● PROBLEM DETAILS:
Without including any images, repeat the listing below exactly.

===== DATA FOR THIS EXERCISE

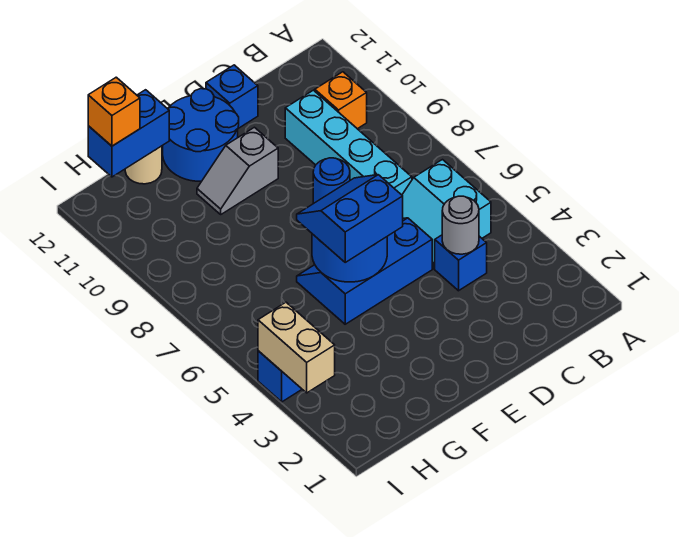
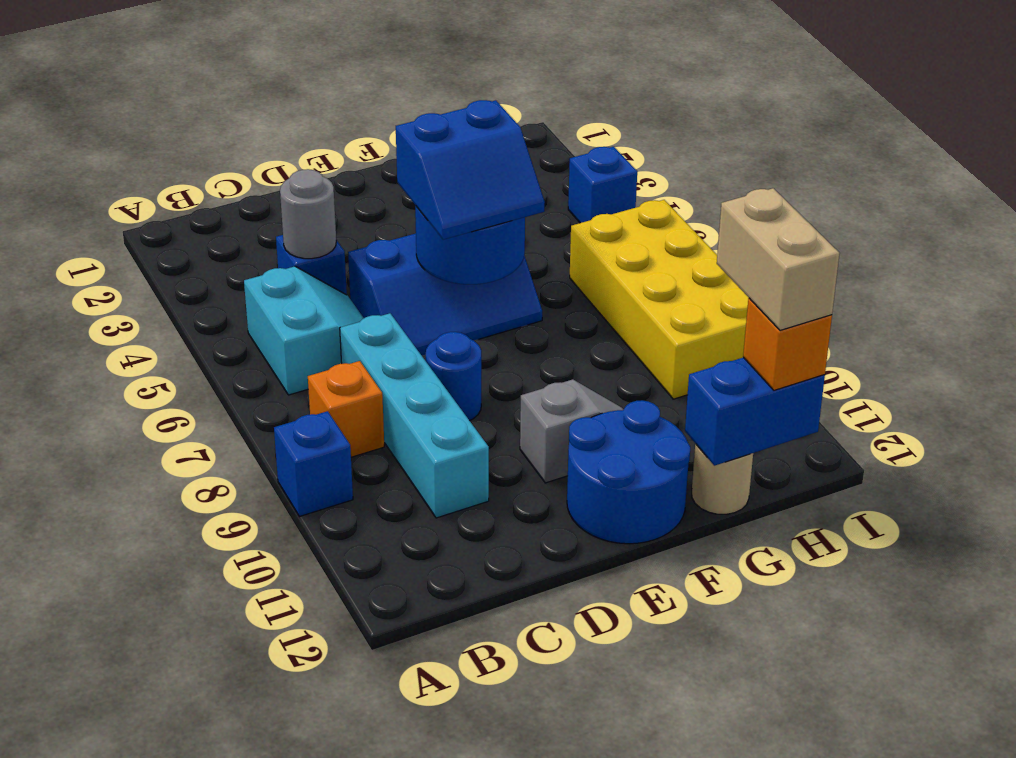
orange brick B10 level 1 -> orange brick B8 level 1
blue brick D12 level 1 -> blue brick A9 level 1
none -> yellow brick H6:I9 level 1
tan brick I3:I4 level 2 -> tan brick H11:H12 level 4

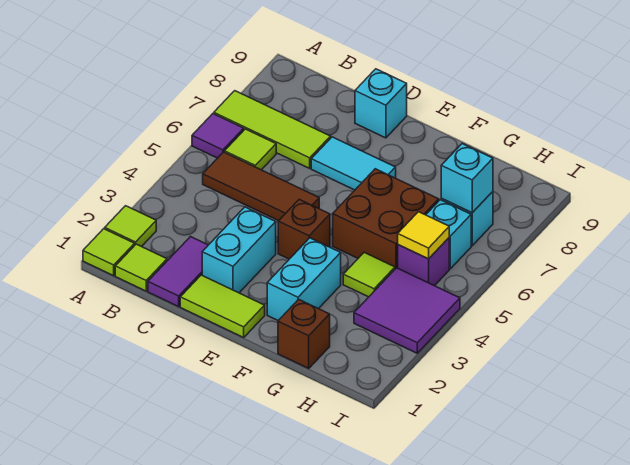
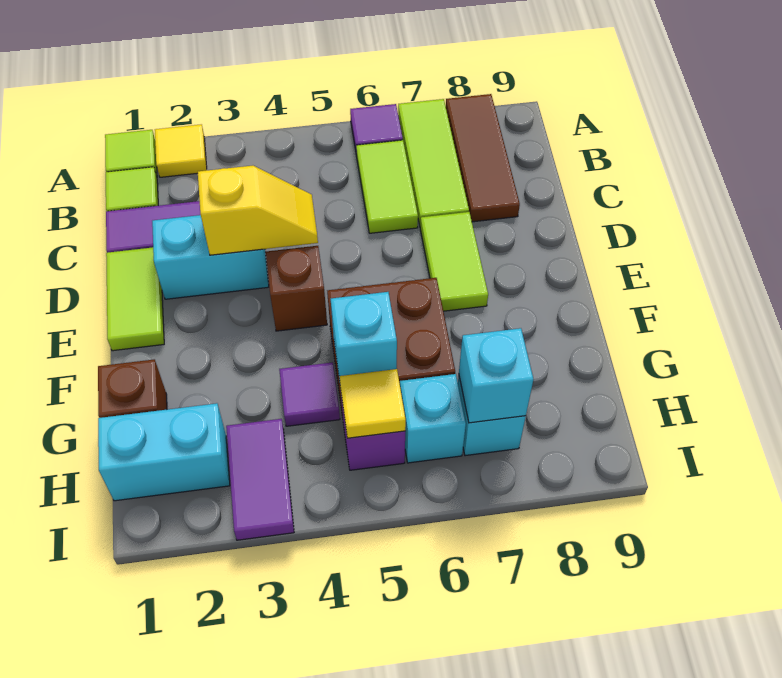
lime tile A2 level 1 -> yellow tile A2 level 1
brown tile B5:D5 level 1 -> brown tile A8:C8 level 1
lime tile B6 level 1 -> lime tile B6:C6 level 1
none -> yellow slope D3:D4 level 2 top 3
cyan tile D7:E7 level 1 -> lime tile D7:E7 level 1
cyan brick D9 level 1 -> cyan brick G5 level 2
cyan brick F2:F3 level 1 -> cyan brick H1:H2 level 1
lime tile G4 level 1 -> purple tile G4 level 1
purple tile H3:I4 level 1 -> purple tile H3:I3 level 1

==========

● RESPONSE:
orange brick B10 level 1 -> orange brick B8 level 1
blue brick D12 level 1 -> blue brick A9 level 1
none -> yellow brick H6:I9 level 1
tan brick I3:I4 level 2 -> tan brick H11:H12 level 4

lime tile A2 level 1 -> yellow tile A2 level 1
brown tile B5:D5 level 1 -> brown tile A8:C8 level 1
lime tile B6 level 1 -> lime tile B6:C6 level 1
none -> yellow slope D3:D4 level 2 top 3
cyan tile D7:E7 level 1 -> lime tile D7:E7 level 1
cyan brick D9 level 1 -> cyan brick G5 level 2
cyan brick F2:F3 level 1 -> cyan brick H1:H2 level 1
lime tile G4 level 1 -> purple tile G4 level 1
purple tile H3:I4 level 1 -> purple tile H3:I3 level 1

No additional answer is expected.